§ **What to produce**:
In the entries below, which lines run from the one with "[(0,369),(0,416),(10,416),(10,380),(3,380),(3,370),(0,369)]" through the one with "[(161,404),(160,370),(128,371),(129,405),(161,404)]"? Repeat exactly those, both included, and no pictures.

§ **Data to examine**:
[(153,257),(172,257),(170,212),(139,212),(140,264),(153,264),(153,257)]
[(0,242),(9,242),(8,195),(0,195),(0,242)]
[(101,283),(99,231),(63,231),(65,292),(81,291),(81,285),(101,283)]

---

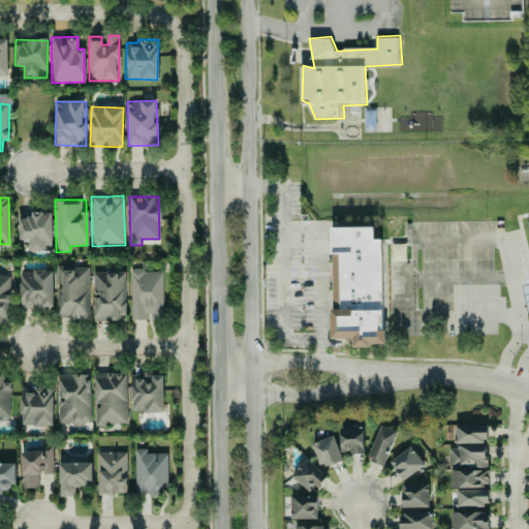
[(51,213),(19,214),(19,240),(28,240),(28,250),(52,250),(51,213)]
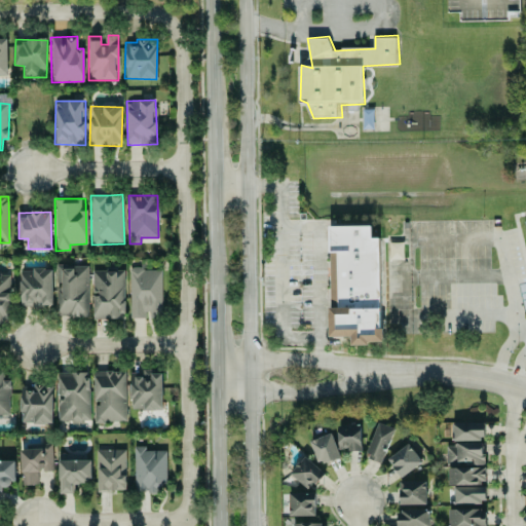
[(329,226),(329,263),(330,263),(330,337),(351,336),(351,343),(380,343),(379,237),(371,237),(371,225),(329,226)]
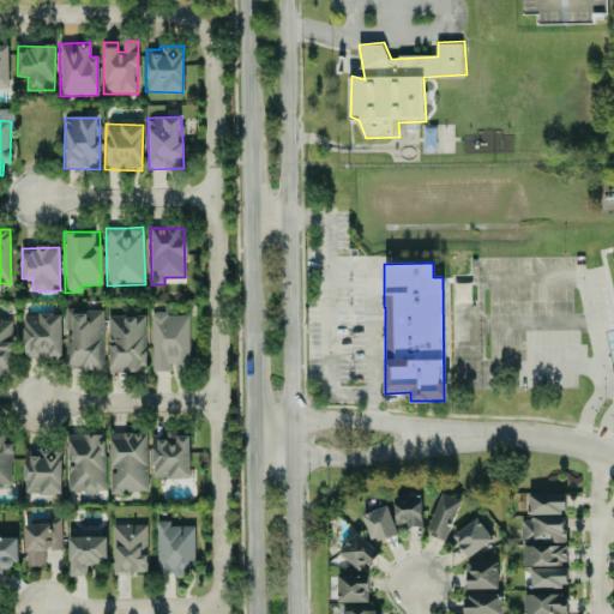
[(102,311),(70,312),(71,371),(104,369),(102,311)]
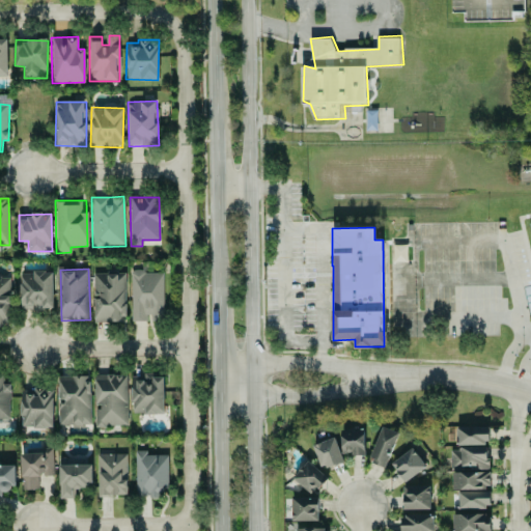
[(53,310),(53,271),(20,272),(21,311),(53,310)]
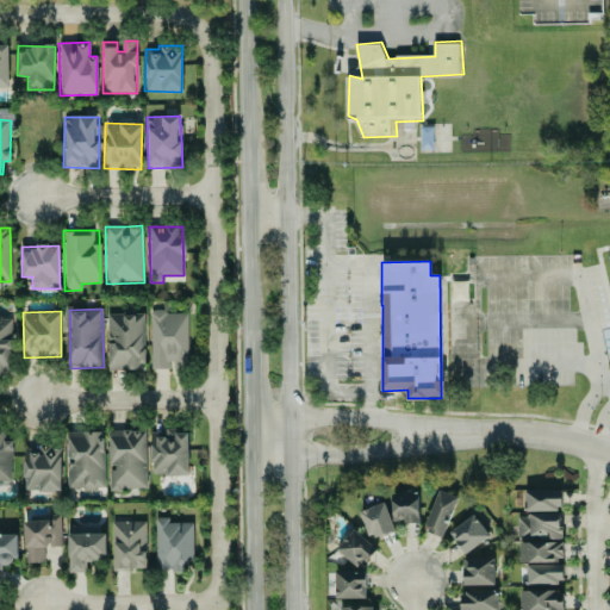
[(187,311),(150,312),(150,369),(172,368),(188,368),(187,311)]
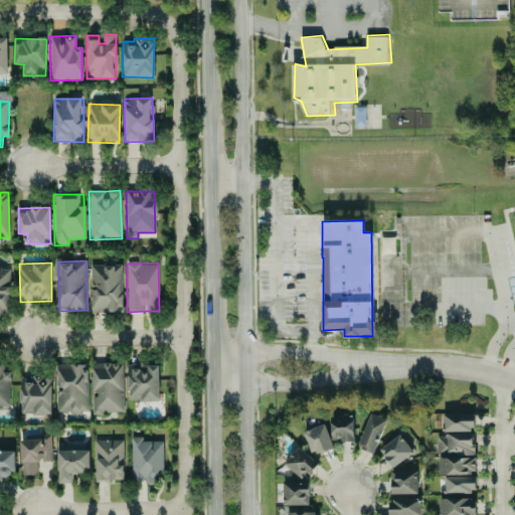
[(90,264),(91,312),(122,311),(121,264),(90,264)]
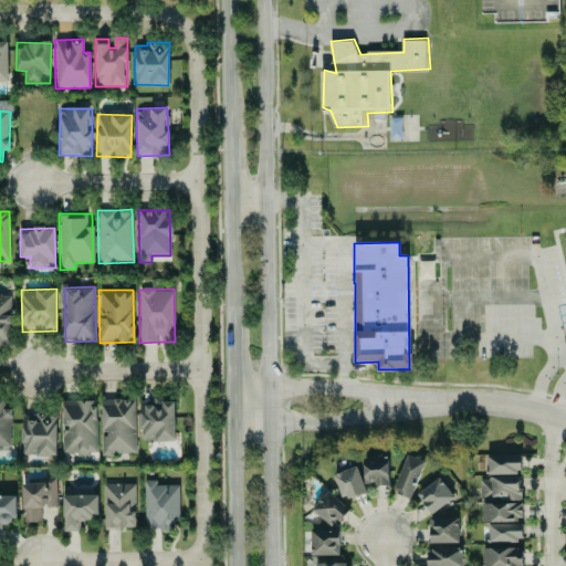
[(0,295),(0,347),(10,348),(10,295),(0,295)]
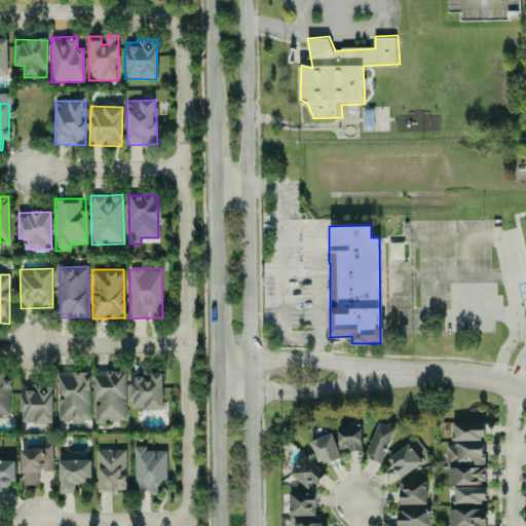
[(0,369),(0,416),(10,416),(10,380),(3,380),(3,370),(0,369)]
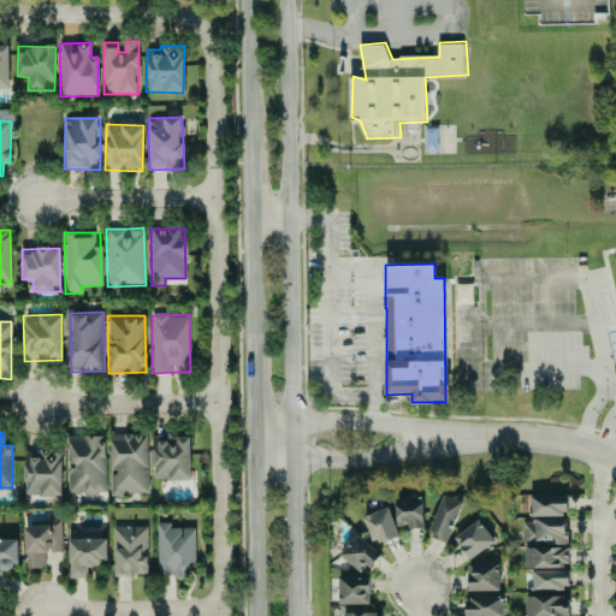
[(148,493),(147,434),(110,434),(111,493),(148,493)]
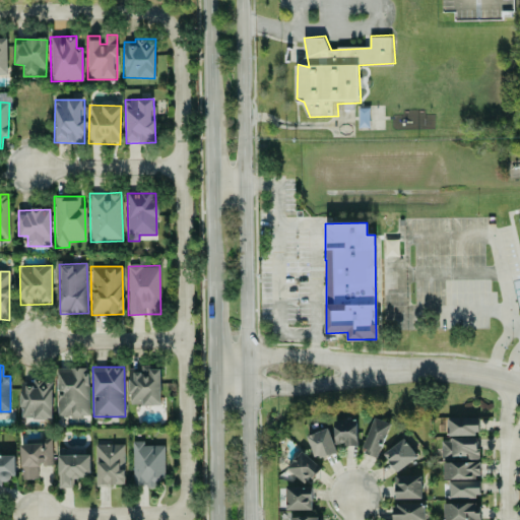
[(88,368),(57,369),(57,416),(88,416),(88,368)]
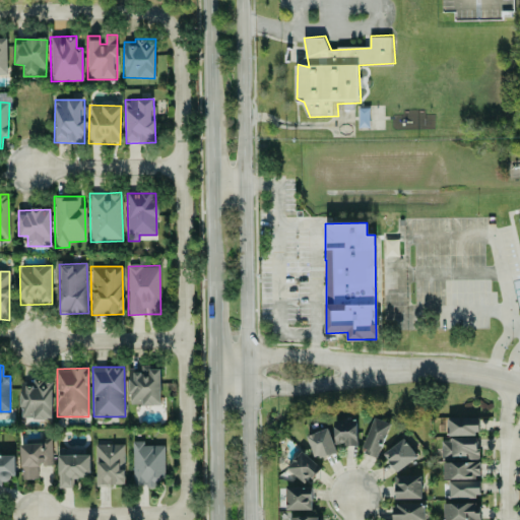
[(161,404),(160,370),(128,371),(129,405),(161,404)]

§ **Exercise response**:
[(0,369),(0,416),(10,416),(10,380),(3,380),(3,370),(0,369)]
[(148,493),(147,434),(110,434),(111,493),(148,493)]
[(88,368),(57,369),(57,416),(88,416),(88,368)]
[(161,404),(160,370),(128,371),(129,405),(161,404)]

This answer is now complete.